Problem requirements ::
For the entries that appear below, write out the exact text and omit the pictures.

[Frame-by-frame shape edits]

————

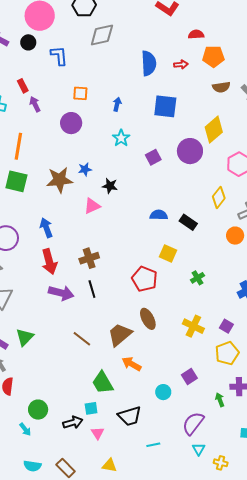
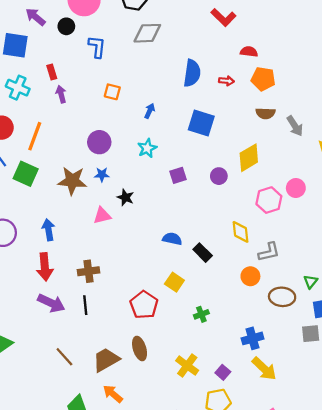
purple circle: (71, 123) -> (99, 142), moved
purple circle: (190, 151) -> (219, 176), size x0.6
yellow diamond: (219, 197) -> (241, 232), turned -55

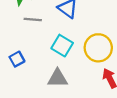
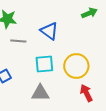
cyan square: (62, 46) -> (44, 64), turned -36

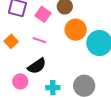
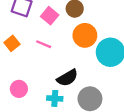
black semicircle: (37, 66) -> (67, 78), moved

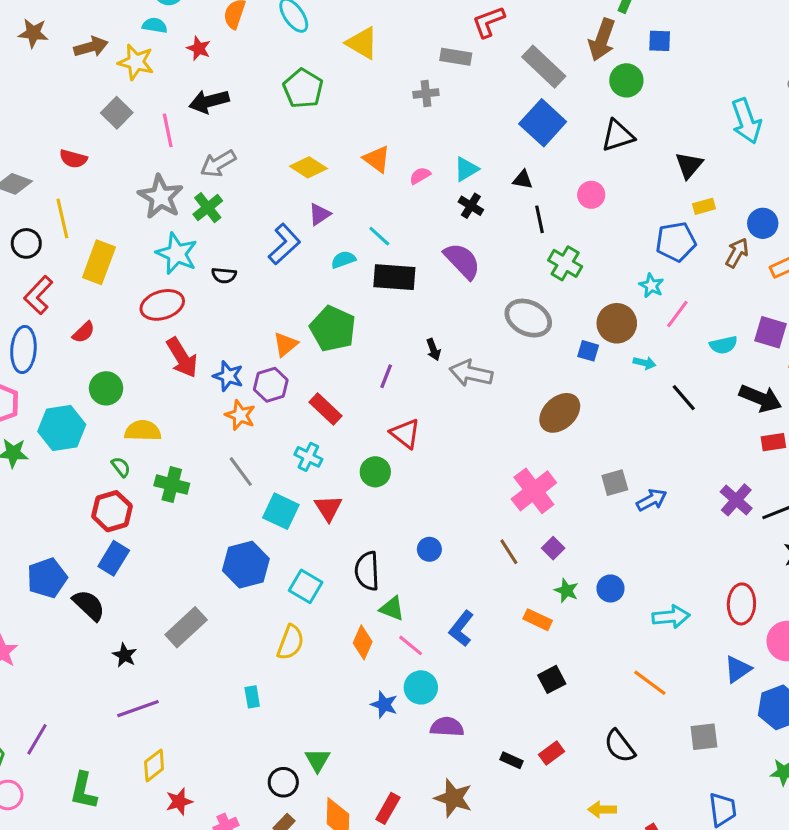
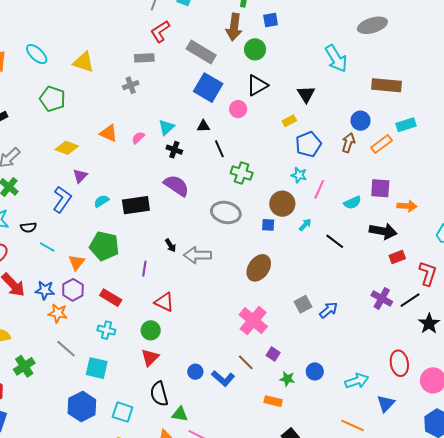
pink circle: (591, 195) -> (238, 109), moved
yellow rectangle: (704, 206) -> (289, 121), moved
cyan line: (379, 236) -> (47, 247), moved
cyan arrow: (644, 363) -> (305, 225), turned -48
green cross: (172, 485) -> (24, 366), turned -35
red triangle: (328, 508) -> (150, 357), moved, turned 30
blue L-shape: (461, 629) -> (223, 378), moved, turned -75
blue triangle: (738, 669) -> (386, 404), moved

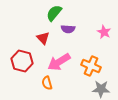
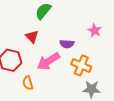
purple semicircle: (68, 29) -> (67, 44), moved
orange semicircle: (47, 83) -> (28, 83), moved

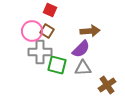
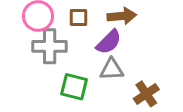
brown square: (47, 31) -> (78, 17), moved, turned -32
green square: (57, 65) -> (74, 87), moved

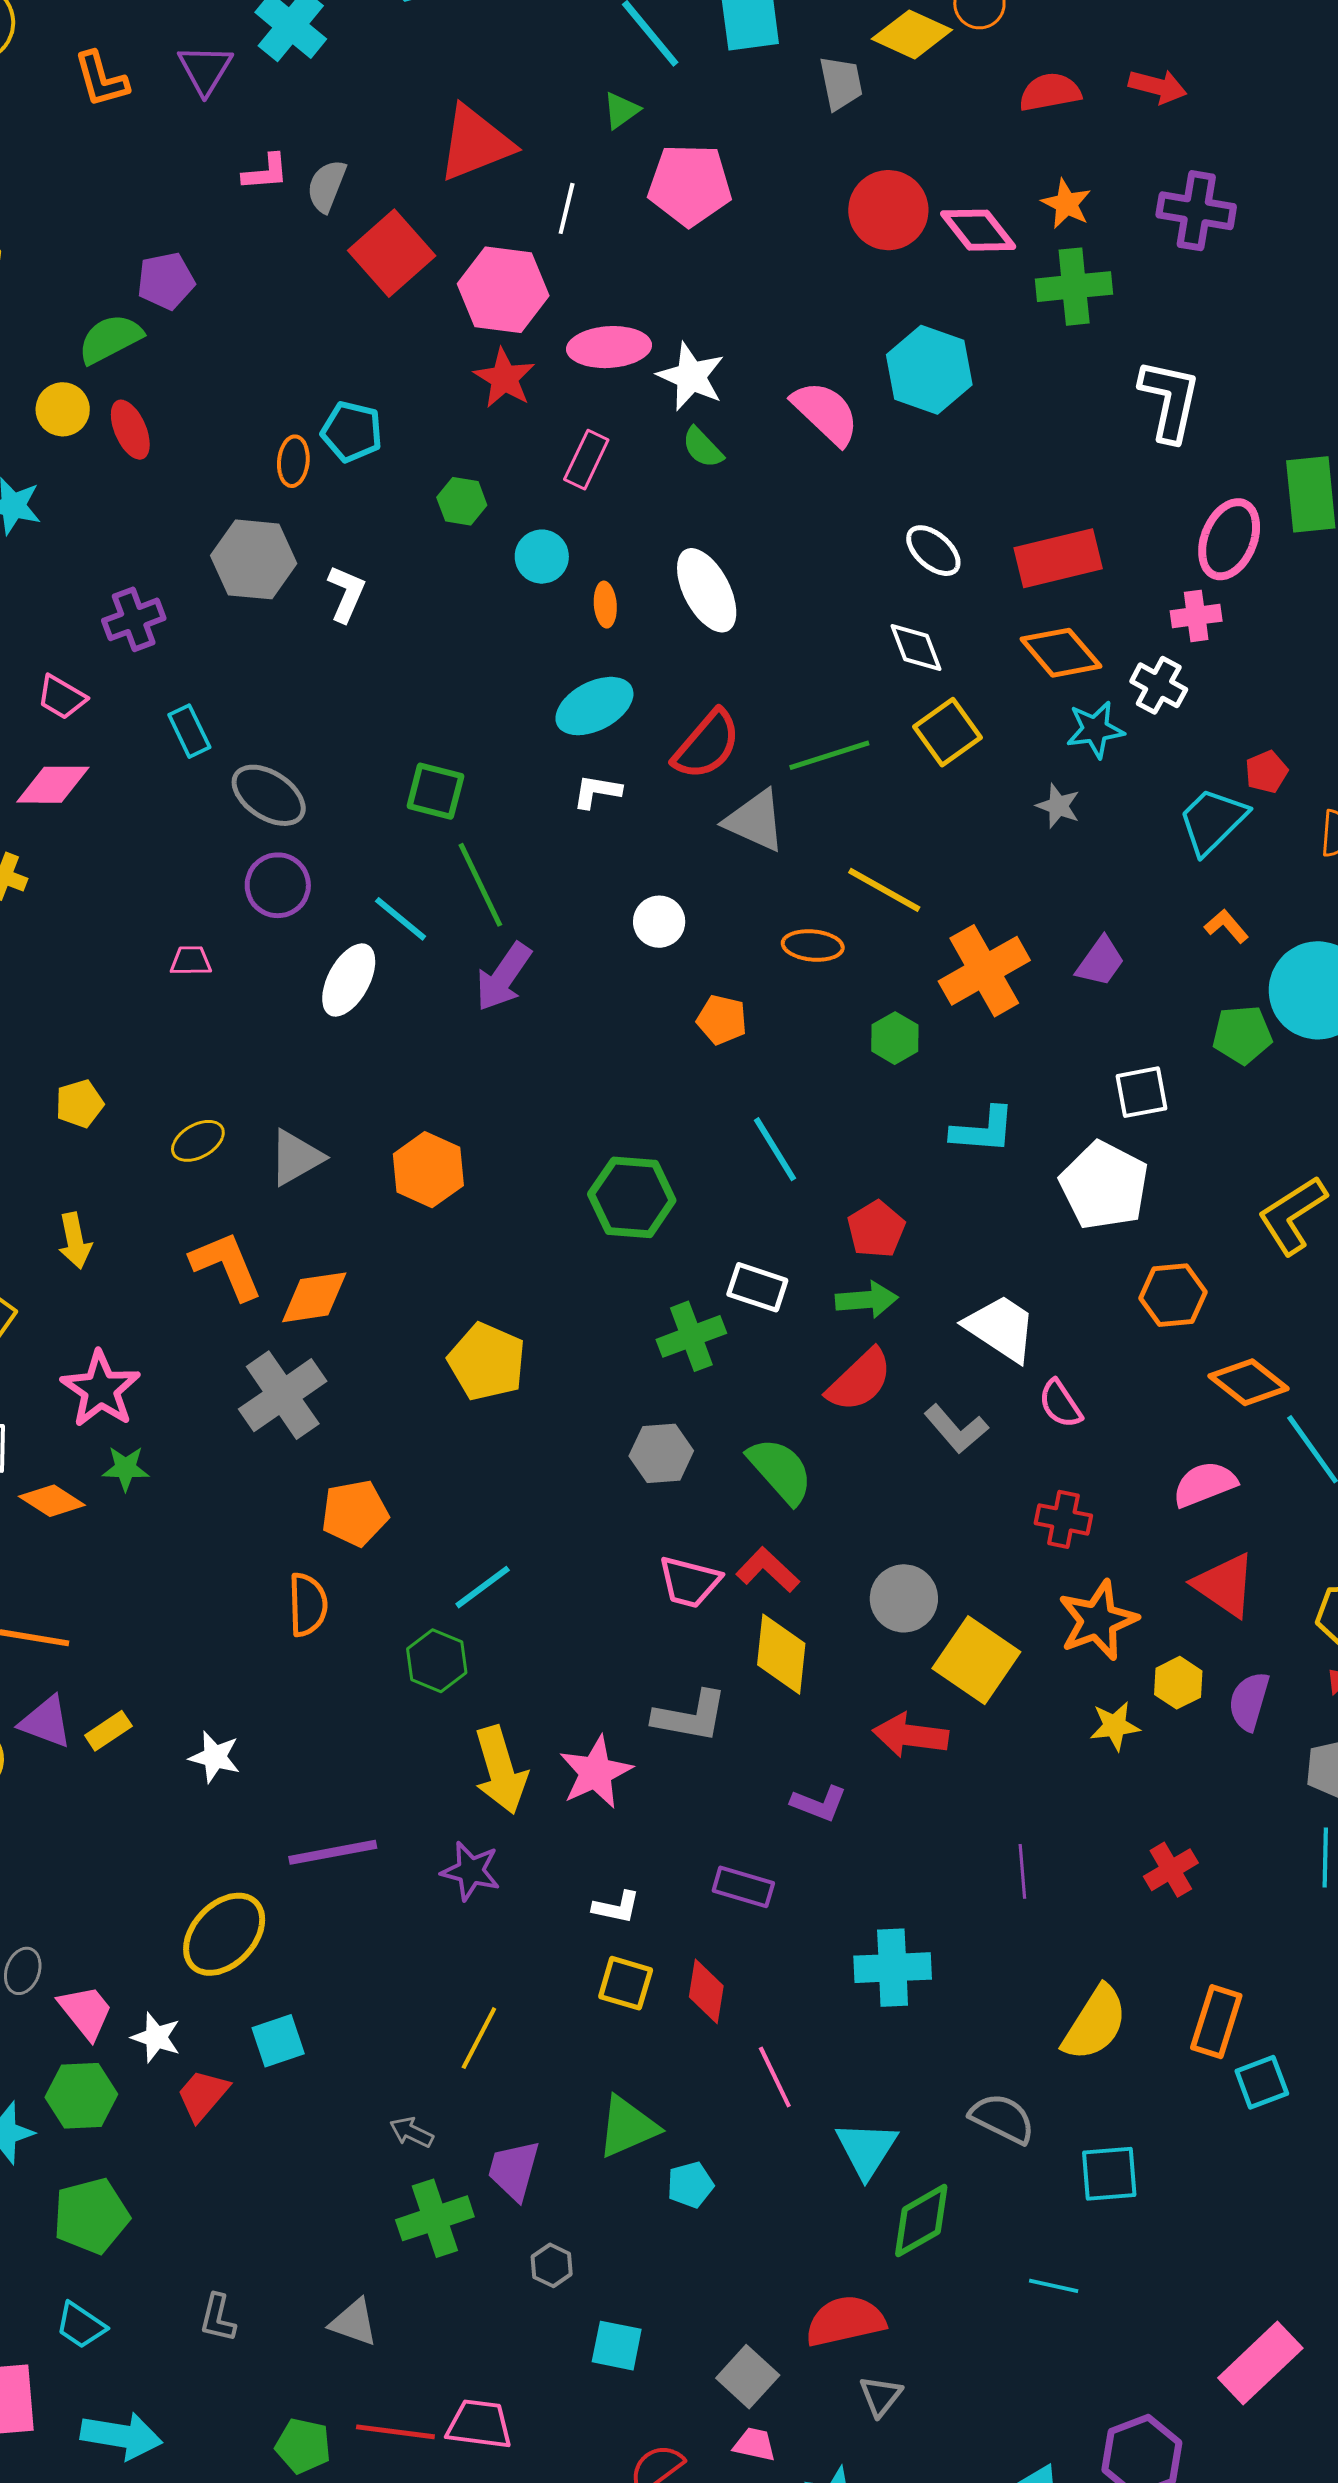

————

Written response ::
purple circle: (71, 123) -> (99, 142), moved
purple circle: (190, 151) -> (219, 176), size x0.6
yellow diamond: (219, 197) -> (241, 232), turned -55

cyan square: (62, 46) -> (44, 64), turned -36

black semicircle: (37, 66) -> (67, 78), moved

pink circle: (591, 195) -> (238, 109), moved
yellow rectangle: (704, 206) -> (289, 121), moved
cyan line: (379, 236) -> (47, 247), moved
cyan arrow: (644, 363) -> (305, 225), turned -48
green cross: (172, 485) -> (24, 366), turned -35
red triangle: (328, 508) -> (150, 357), moved, turned 30
blue L-shape: (461, 629) -> (223, 378), moved, turned -75
blue triangle: (738, 669) -> (386, 404), moved

purple semicircle: (68, 29) -> (67, 44), moved
orange semicircle: (47, 83) -> (28, 83), moved

brown square: (47, 31) -> (78, 17), moved, turned -32
green square: (57, 65) -> (74, 87), moved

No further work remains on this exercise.